[Records excerpted from a collection]
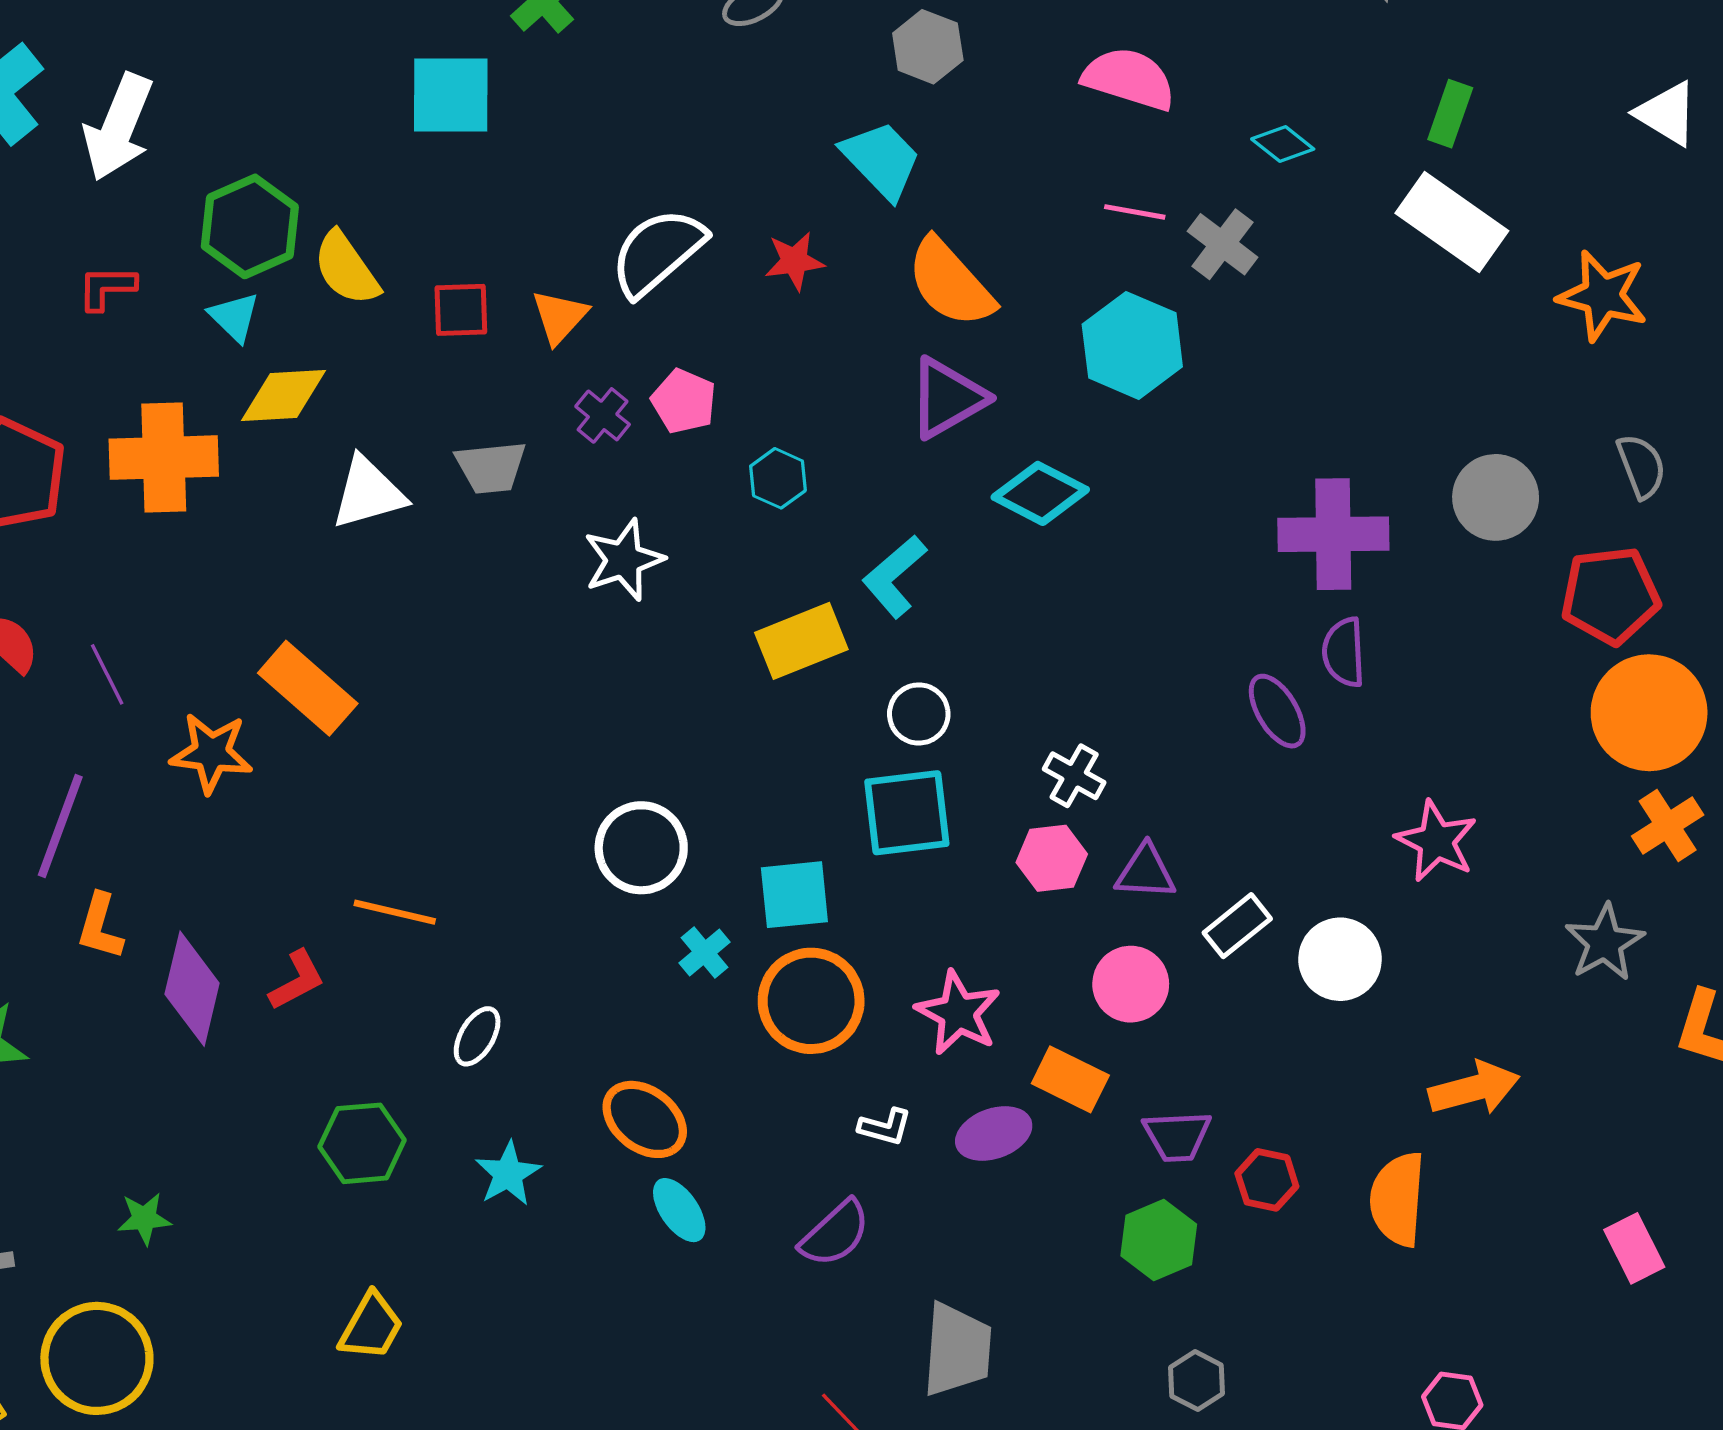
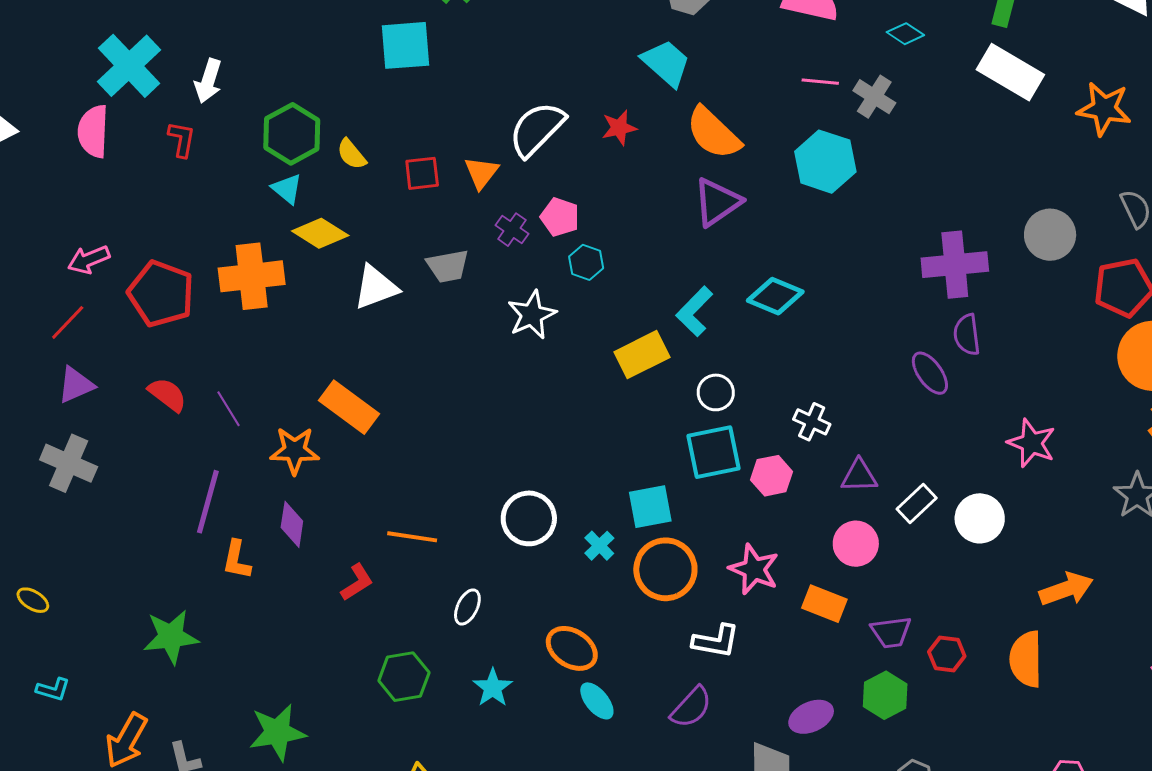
white arrow: (118, 127) -> (208, 81), size x0.7
yellow semicircle: (346, 268) -> (351, 154), size x0.7
red L-shape: (107, 288) -> (182, 139), moved, turned 105
yellow diamond: (283, 395) -> (320, 233), turned 40
cyan hexagon: (778, 478) -> (586, 262), moved
cyan diamond: (1040, 493) -> (775, 296), moved
white circle: (641, 848) -> (529, 518), moved
pink hexagon: (1052, 858) -> (772, 476), moved
purple diamond: (192, 989) -> (292, 524), moved, size x0.7
white L-shape: (885, 1127) -> (716, 641), size x1.5
purple ellipse: (994, 1133) -> (811, 717), moved
green star: (144, 1219) -> (277, 732), size x1.8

What the task requires:
Find the word "white" in the entries above, then copy each line that holds it.

Reply to the exercise:
white arrow: (118, 127) -> (208, 81), size x0.7
white circle: (641, 848) -> (529, 518), moved
white L-shape: (885, 1127) -> (716, 641), size x1.5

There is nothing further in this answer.